* _What is needed_: Only the lines from the one containing "second_place: [539, 558]" through the end of the entries should be repeated, exactly as they appear, first and last included.

* _Data for analysis_:

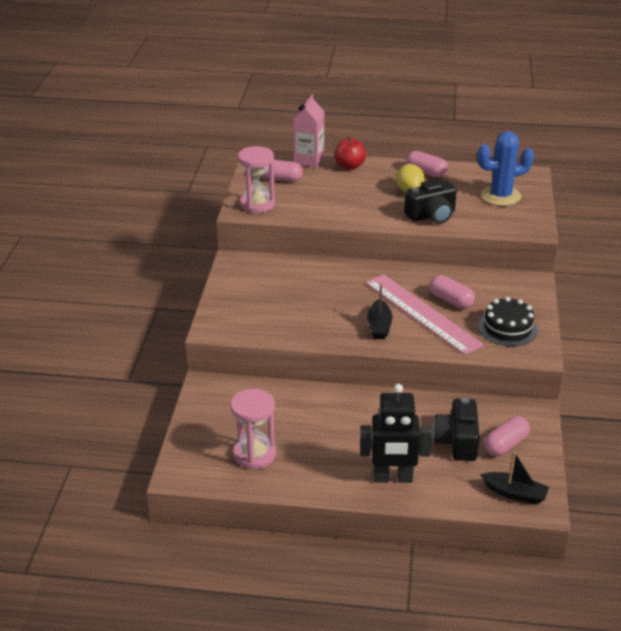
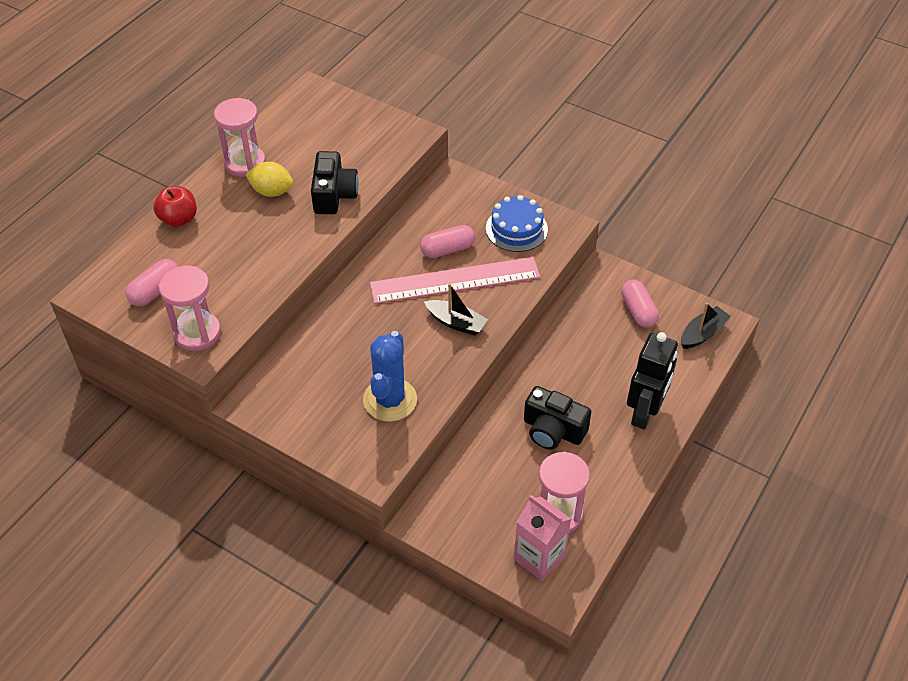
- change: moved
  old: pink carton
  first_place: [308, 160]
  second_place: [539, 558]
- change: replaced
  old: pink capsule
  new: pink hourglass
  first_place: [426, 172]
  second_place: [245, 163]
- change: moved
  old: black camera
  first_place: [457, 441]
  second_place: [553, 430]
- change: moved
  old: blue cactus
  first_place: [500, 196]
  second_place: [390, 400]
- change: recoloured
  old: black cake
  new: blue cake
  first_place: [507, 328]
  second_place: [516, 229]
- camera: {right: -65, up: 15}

* _Written solution_:
  second_place: [539, 558]
- change: replaced
  old: pink capsule
  new: pink hourglass
  first_place: [426, 172]
  second_place: [245, 163]
- change: moved
  old: black camera
  first_place: [457, 441]
  second_place: [553, 430]
- change: moved
  old: blue cactus
  first_place: [500, 196]
  second_place: [390, 400]
- change: recoloured
  old: black cake
  new: blue cake
  first_place: [507, 328]
  second_place: [516, 229]
- camera: {right: -65, up: 15}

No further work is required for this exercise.